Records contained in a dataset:
......

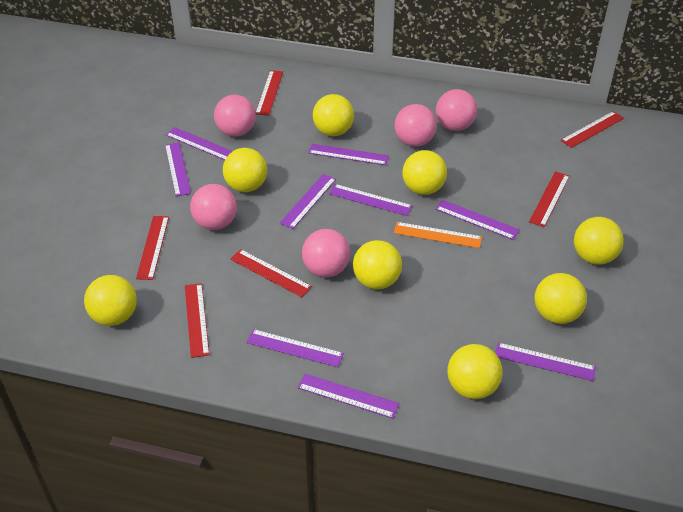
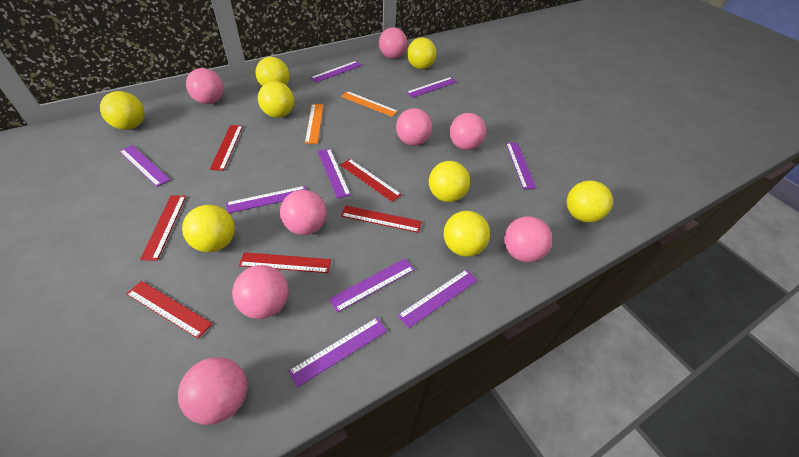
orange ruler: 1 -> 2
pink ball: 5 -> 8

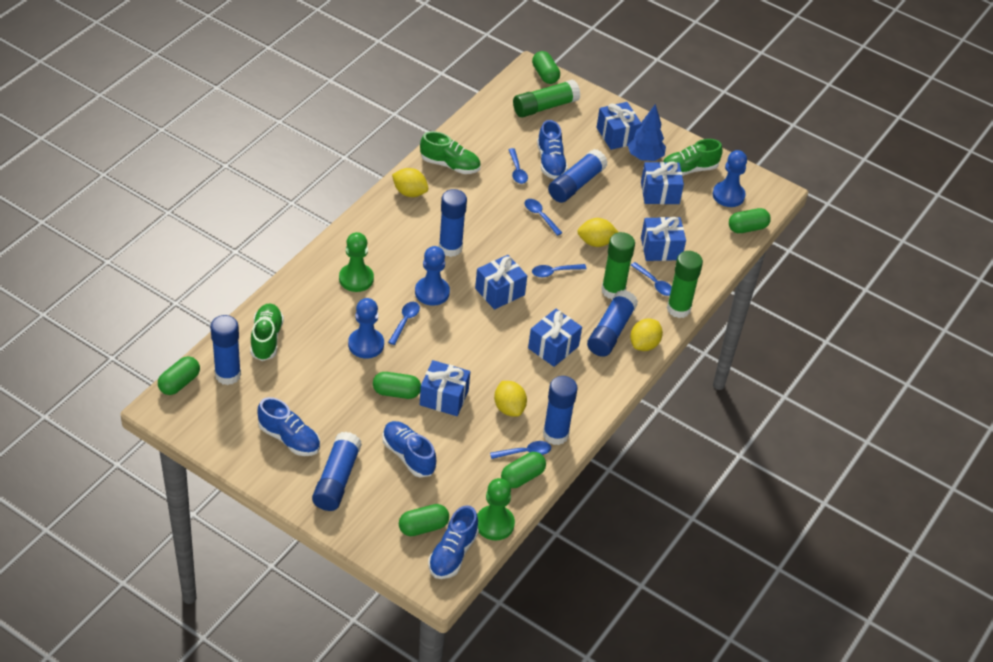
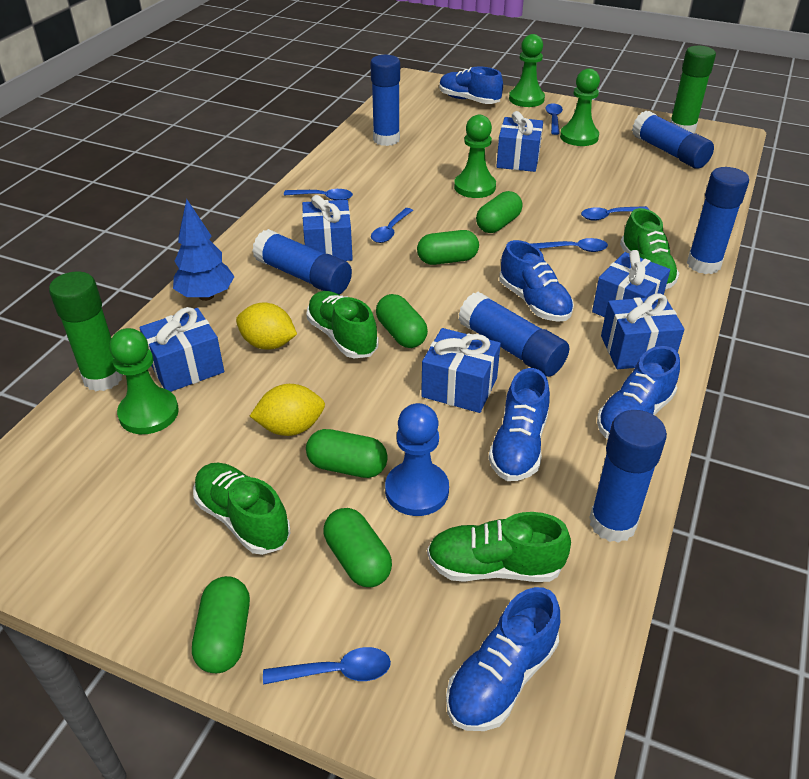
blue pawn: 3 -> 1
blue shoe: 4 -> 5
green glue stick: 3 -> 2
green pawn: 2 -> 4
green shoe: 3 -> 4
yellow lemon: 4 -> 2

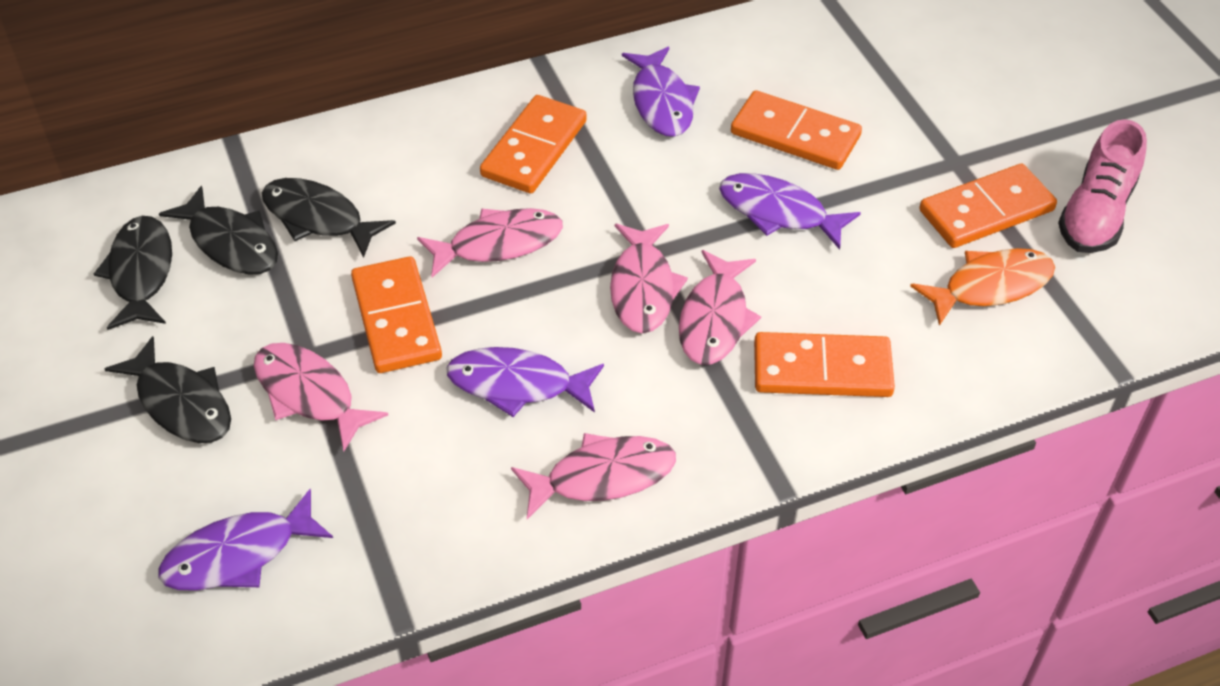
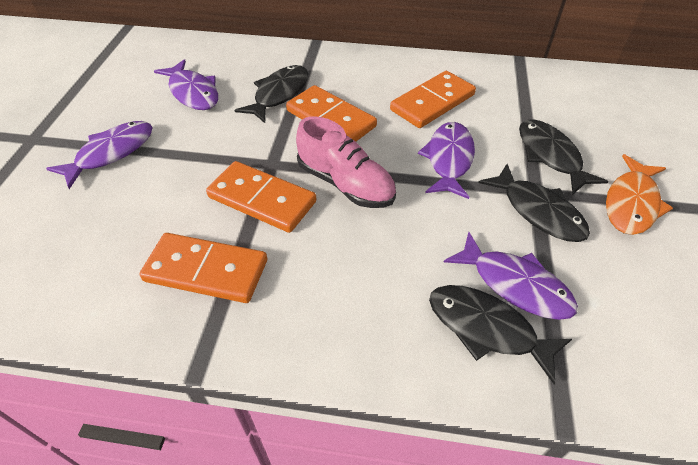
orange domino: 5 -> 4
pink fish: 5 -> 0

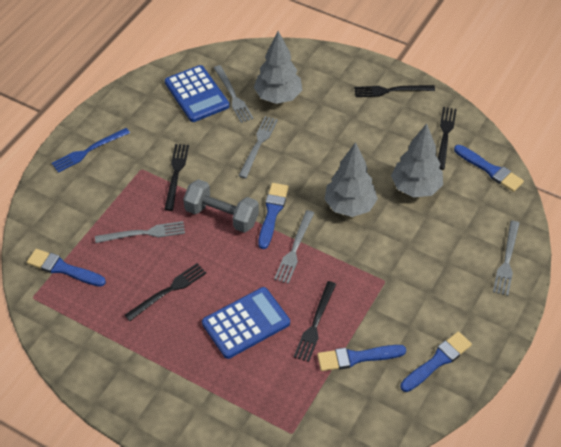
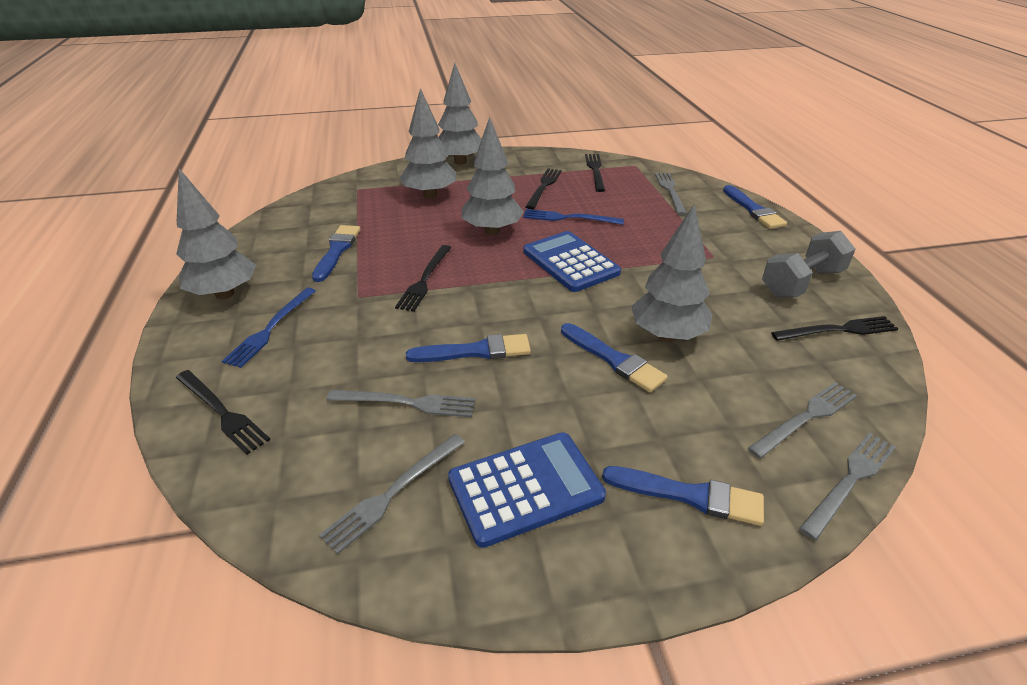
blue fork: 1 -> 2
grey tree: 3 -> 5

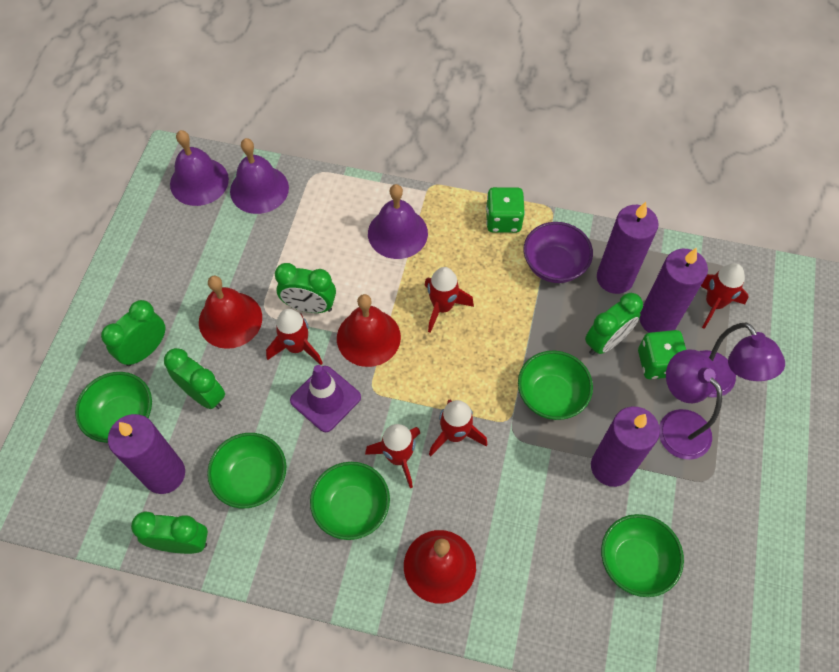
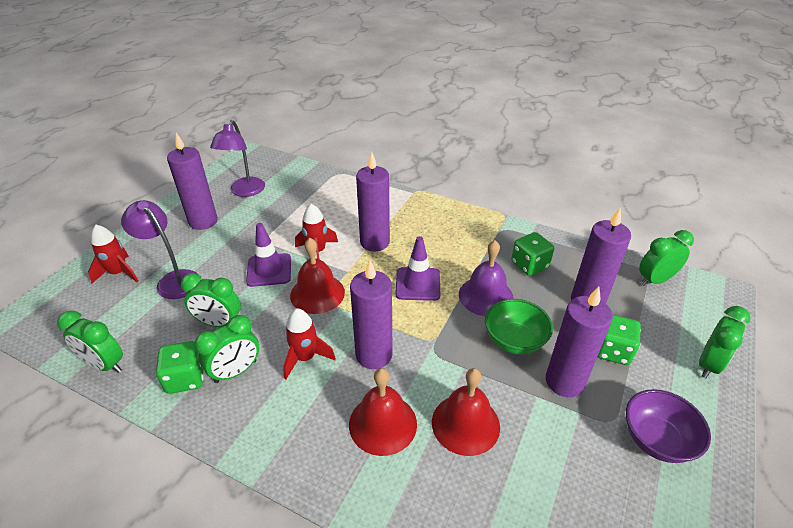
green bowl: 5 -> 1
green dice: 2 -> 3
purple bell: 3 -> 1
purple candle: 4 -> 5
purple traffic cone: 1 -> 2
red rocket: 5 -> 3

......

- **Exercise description**
The records above should be returned word for word, with every picture left out.

- **Response to this task**
orange ruler: 1 -> 2
pink ball: 5 -> 8

blue pawn: 3 -> 1
blue shoe: 4 -> 5
green glue stick: 3 -> 2
green pawn: 2 -> 4
green shoe: 3 -> 4
yellow lemon: 4 -> 2

orange domino: 5 -> 4
pink fish: 5 -> 0

blue fork: 1 -> 2
grey tree: 3 -> 5

green bowl: 5 -> 1
green dice: 2 -> 3
purple bell: 3 -> 1
purple candle: 4 -> 5
purple traffic cone: 1 -> 2
red rocket: 5 -> 3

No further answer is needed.